Each line in the records that mentions the word "banane" needs to be listed.

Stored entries
>>>>>
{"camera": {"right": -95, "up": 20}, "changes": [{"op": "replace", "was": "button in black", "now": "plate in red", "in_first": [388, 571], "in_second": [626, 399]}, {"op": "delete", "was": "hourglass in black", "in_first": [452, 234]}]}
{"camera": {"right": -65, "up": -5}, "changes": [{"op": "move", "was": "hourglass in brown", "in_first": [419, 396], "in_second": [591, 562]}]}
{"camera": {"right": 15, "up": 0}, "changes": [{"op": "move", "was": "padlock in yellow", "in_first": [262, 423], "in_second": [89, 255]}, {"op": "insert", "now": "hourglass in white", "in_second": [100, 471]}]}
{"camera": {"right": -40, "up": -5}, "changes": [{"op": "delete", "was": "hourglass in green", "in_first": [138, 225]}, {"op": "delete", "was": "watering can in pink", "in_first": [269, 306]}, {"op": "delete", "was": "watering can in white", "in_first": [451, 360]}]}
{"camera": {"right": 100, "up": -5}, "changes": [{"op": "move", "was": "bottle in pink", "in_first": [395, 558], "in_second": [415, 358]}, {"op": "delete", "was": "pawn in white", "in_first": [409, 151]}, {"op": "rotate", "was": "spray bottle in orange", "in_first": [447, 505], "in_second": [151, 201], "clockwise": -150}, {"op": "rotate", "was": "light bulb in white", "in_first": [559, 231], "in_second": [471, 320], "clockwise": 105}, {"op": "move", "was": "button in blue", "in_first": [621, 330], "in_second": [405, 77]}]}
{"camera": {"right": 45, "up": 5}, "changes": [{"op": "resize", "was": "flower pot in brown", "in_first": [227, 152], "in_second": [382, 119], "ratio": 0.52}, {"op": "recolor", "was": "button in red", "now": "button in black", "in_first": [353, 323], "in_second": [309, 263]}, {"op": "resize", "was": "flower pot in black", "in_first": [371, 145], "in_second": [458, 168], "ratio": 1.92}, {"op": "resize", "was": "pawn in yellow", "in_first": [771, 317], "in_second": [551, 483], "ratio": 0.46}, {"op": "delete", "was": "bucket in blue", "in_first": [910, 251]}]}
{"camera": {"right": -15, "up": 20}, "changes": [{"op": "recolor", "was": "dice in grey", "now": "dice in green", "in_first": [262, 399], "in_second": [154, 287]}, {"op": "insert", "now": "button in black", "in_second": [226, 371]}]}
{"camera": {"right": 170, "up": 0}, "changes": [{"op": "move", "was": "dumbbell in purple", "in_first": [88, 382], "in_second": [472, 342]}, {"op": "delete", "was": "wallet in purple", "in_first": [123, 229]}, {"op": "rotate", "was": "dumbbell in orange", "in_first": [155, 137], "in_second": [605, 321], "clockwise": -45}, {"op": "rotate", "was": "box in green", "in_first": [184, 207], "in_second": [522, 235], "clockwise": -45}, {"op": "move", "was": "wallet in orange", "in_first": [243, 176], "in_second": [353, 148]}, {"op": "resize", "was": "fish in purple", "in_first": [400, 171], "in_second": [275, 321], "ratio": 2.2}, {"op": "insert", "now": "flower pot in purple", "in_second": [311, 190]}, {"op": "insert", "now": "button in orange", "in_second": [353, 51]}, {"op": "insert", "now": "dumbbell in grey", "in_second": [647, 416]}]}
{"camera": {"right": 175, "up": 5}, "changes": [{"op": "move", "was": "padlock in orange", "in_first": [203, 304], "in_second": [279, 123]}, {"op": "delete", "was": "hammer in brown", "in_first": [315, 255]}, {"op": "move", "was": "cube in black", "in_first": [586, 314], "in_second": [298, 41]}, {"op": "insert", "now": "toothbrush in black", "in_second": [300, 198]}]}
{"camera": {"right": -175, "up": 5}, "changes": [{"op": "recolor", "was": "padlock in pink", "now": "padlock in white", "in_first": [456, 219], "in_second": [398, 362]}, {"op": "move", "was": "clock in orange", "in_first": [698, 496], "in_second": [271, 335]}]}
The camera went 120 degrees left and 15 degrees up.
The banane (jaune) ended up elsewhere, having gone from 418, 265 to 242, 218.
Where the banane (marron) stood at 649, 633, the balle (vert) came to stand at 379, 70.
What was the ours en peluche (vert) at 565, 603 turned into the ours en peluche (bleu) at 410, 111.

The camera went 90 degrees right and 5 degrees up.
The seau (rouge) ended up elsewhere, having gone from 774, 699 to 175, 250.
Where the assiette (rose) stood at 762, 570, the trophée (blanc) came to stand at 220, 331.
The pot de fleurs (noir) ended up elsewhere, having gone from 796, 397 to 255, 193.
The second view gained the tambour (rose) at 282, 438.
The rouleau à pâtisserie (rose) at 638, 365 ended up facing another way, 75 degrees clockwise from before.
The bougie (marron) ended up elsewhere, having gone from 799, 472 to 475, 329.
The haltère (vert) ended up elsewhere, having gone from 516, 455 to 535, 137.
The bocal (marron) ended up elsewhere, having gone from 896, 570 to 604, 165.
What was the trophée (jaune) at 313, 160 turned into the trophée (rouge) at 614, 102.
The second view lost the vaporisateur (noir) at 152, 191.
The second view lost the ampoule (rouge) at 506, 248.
<<<<<
Response for this exercise
The banane (jaune) ended up elsewhere, having gone from 418, 265 to 242, 218.
Where the banane (marron) stood at 649, 633, the balle (vert) came to stand at 379, 70.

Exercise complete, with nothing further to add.